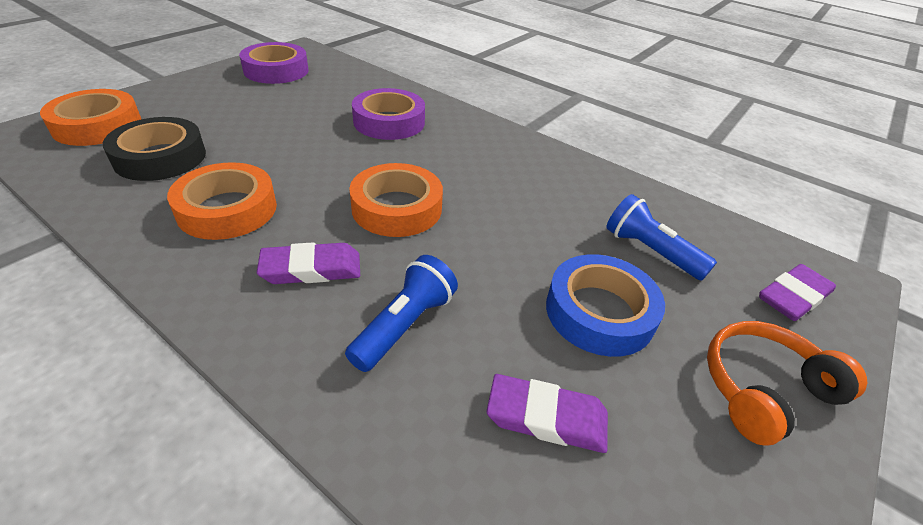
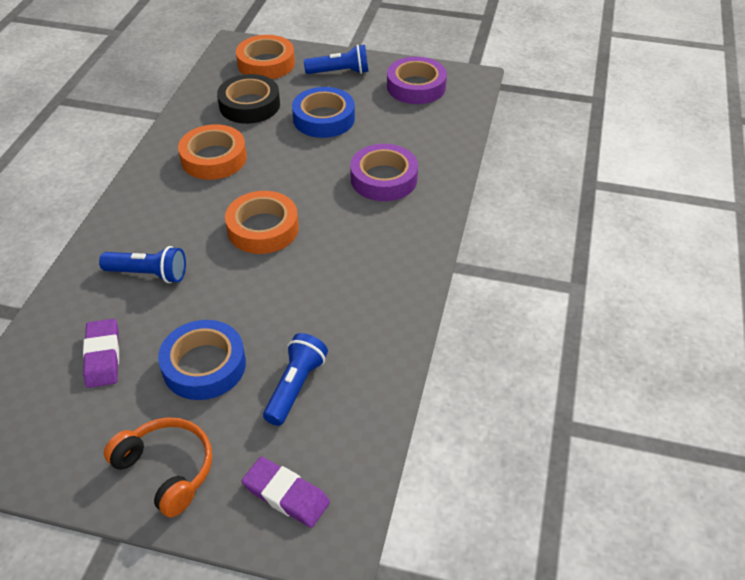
camera: 70 degrees right, 5 degrees up
(192, 93) = (340, 72): none -> blue flashlight
(256, 123) = (324, 118): none -> blue tape
(311, 269) = (177, 217): purple eraser -> none

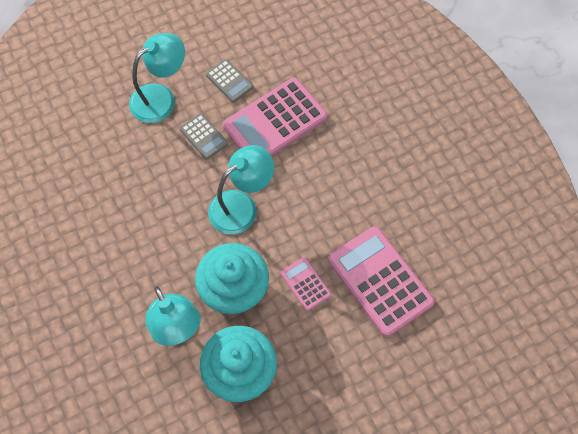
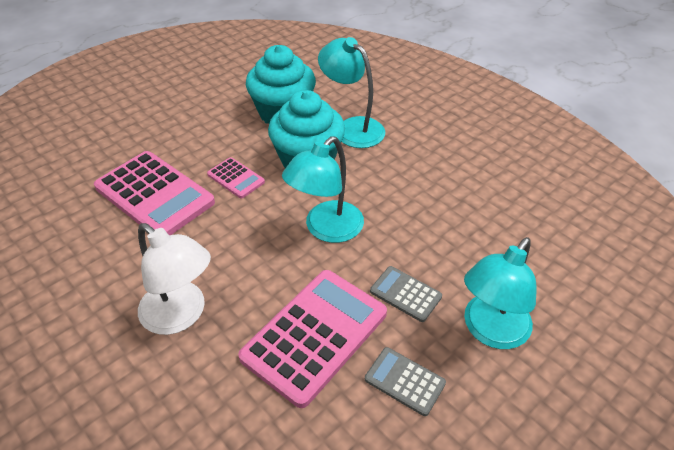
camera: 165 degrees right, 20 degrees down
(362, 157) = (181, 315): none -> white lamp

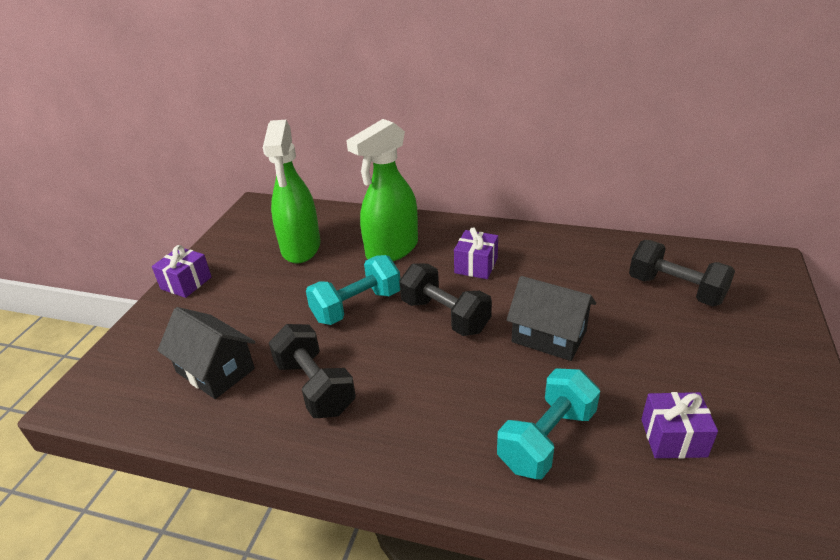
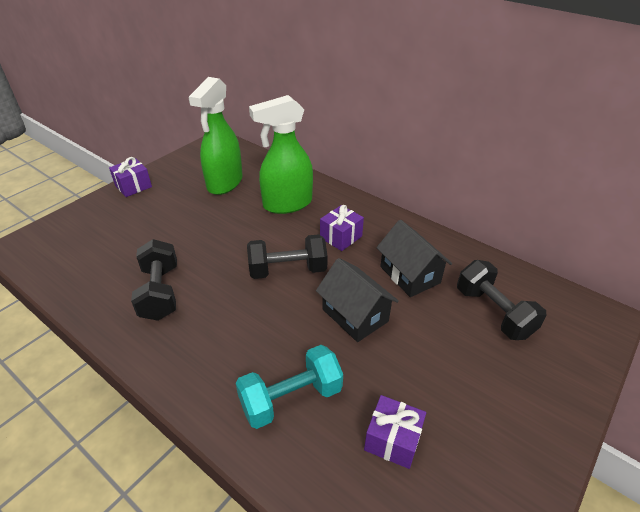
camera: 20 degrees right, 5 degrees up
(215, 370) = (107, 257): black house -> black house (410, 275)
(357, 306) = (231, 241): turquoise dumbbell -> none
(445, 316) = (288, 270): black dumbbell -> black dumbbell turned 75 degrees counterclockwise

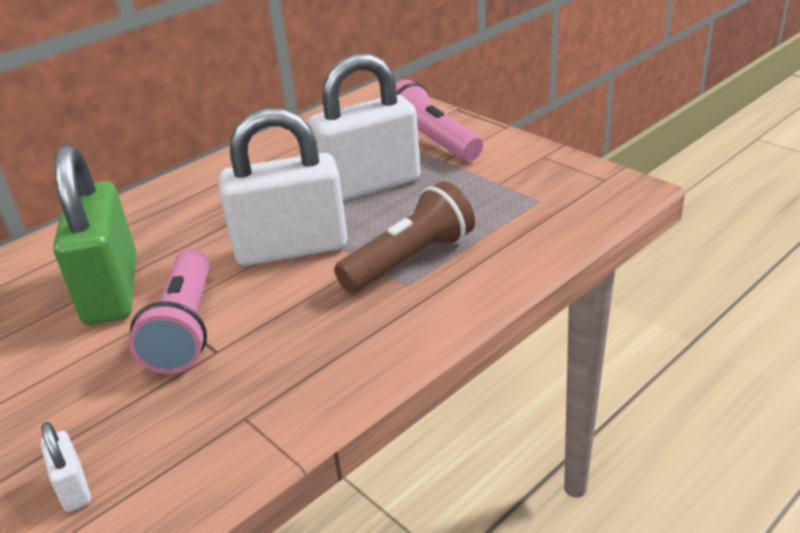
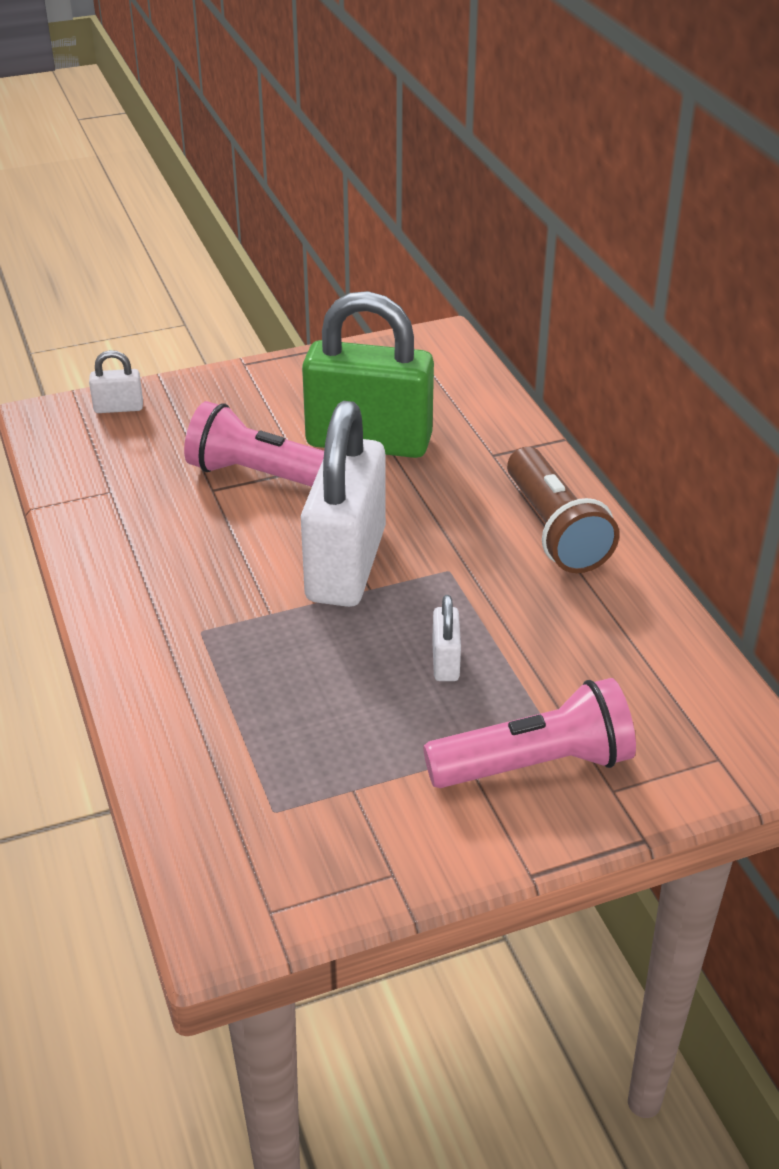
camera: 110 degrees right, 5 degrees up
(369, 185) = (445, 662): white padlock -> white padlock, size x0.41
(410, 260) = (243, 645): brown flashlight -> brown flashlight (554, 530)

^^^^^^^^^^^^^^^^

■ The task: Read through the entries, then copy every line where the string "none" is found.

■ Answer to this exercise:
(192, 93) = (340, 72): none -> blue flashlight
(256, 123) = (324, 118): none -> blue tape
(311, 269) = (177, 217): purple eraser -> none
(362, 157) = (181, 315): none -> white lamp
(357, 306) = (231, 241): turquoise dumbbell -> none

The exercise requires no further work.